Repeat every line of the data exactly; the pictures stay out.
[SOURCE MATERIAL]
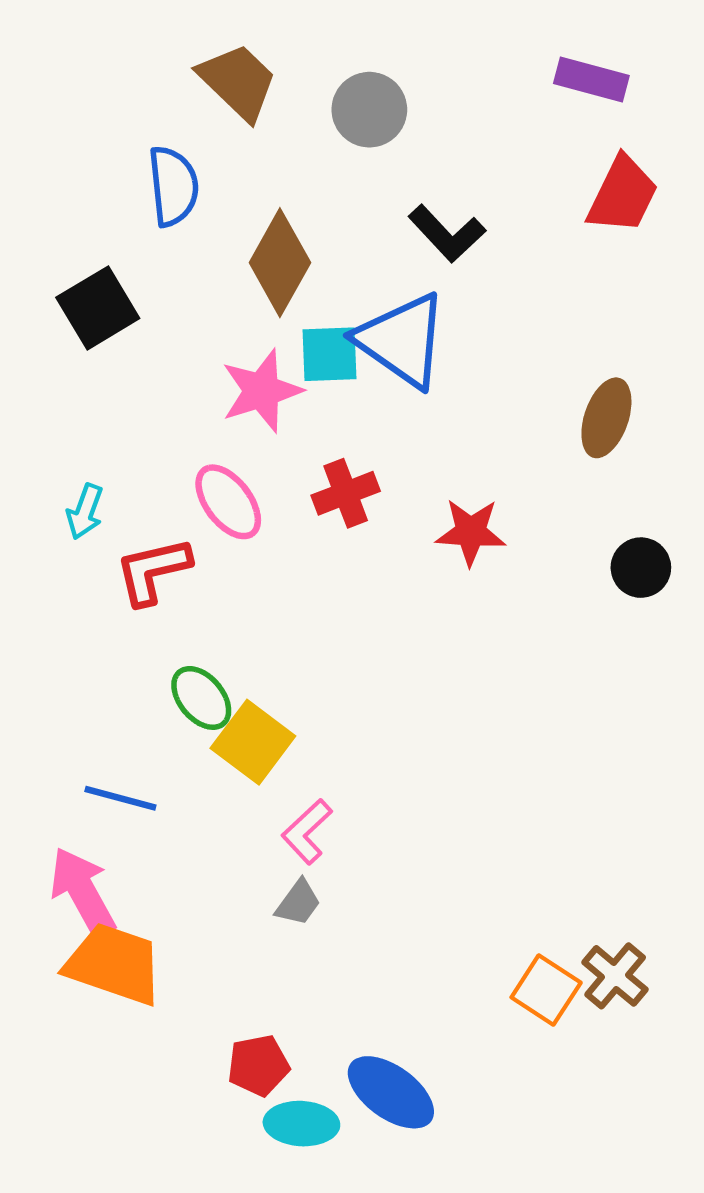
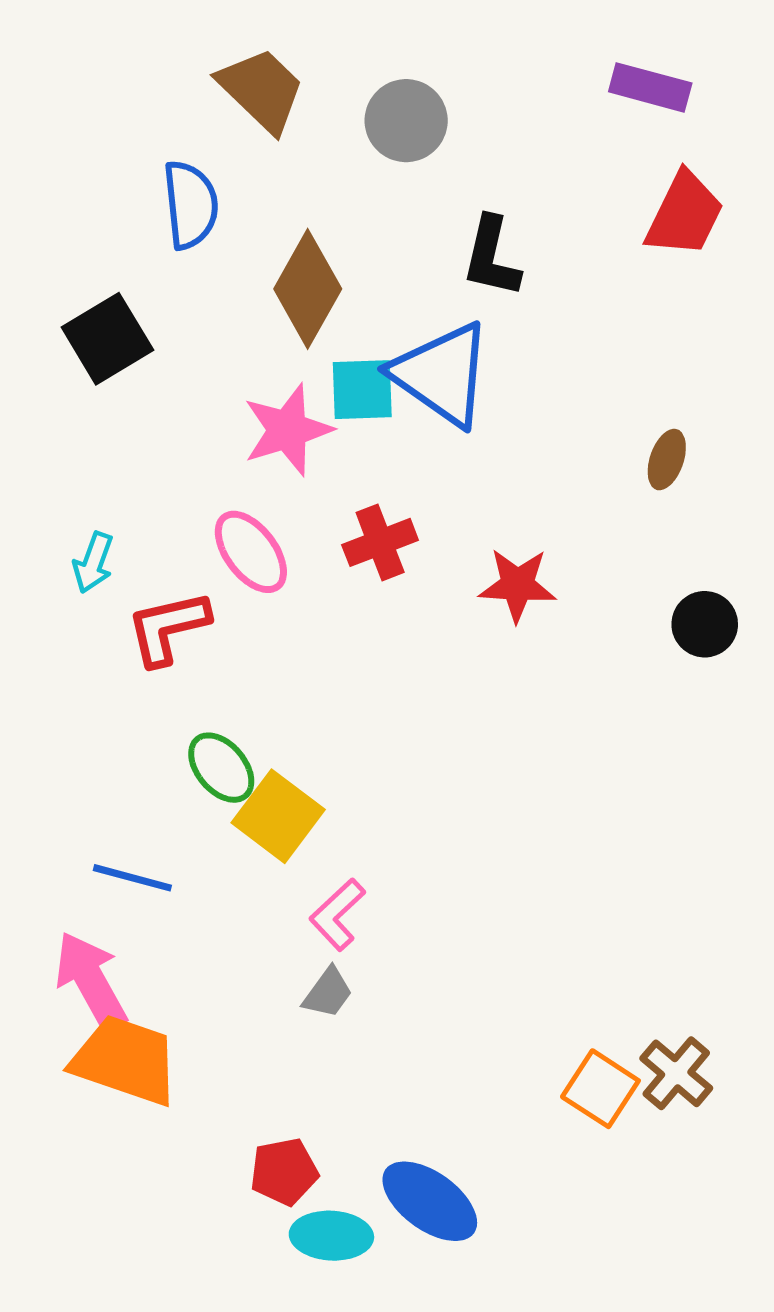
black L-shape: (447, 234) -> (491, 257), turned 56
brown ellipse: (606, 418) -> (667, 460), size x0.7

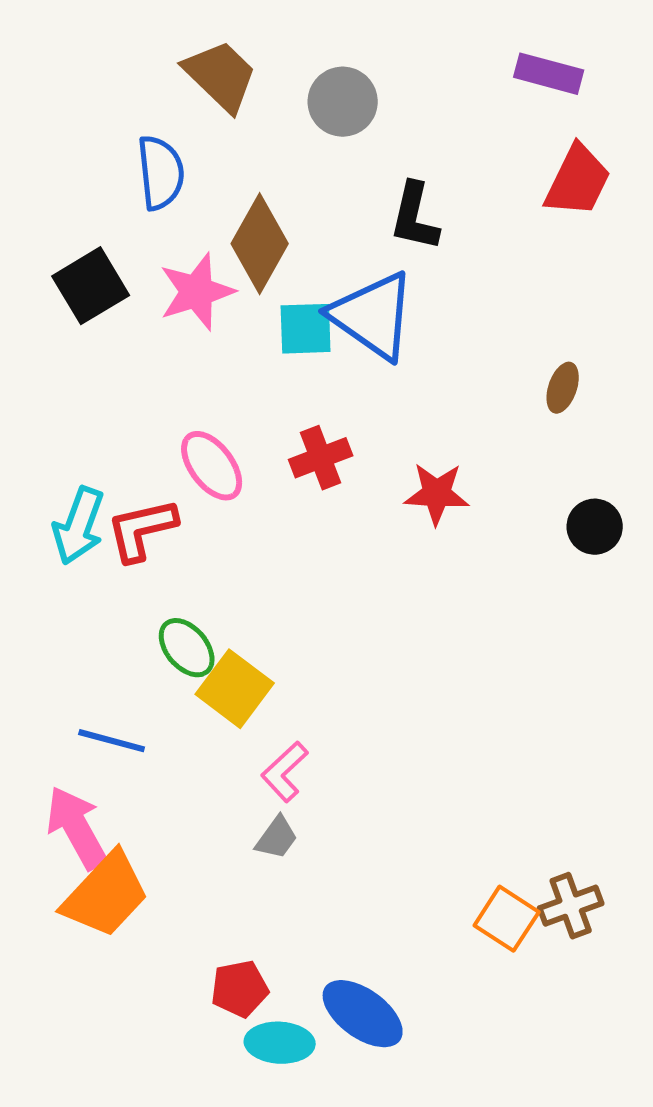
pink star: (288, 430) -> (197, 292), moved
cyan arrow: (93, 563) -> (79, 526), moved, size x1.5
orange trapezoid: (125, 1060) -> (106, 895), turned 114
brown cross: (676, 1073) -> (571, 906), turned 30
[/SOURCE MATERIAL]
RESPONSE AREA>
black L-shape: (447, 234) -> (491, 257), turned 56
brown ellipse: (606, 418) -> (667, 460), size x0.7

pink star: (288, 430) -> (197, 292), moved
cyan arrow: (93, 563) -> (79, 526), moved, size x1.5
orange trapezoid: (125, 1060) -> (106, 895), turned 114
brown cross: (676, 1073) -> (571, 906), turned 30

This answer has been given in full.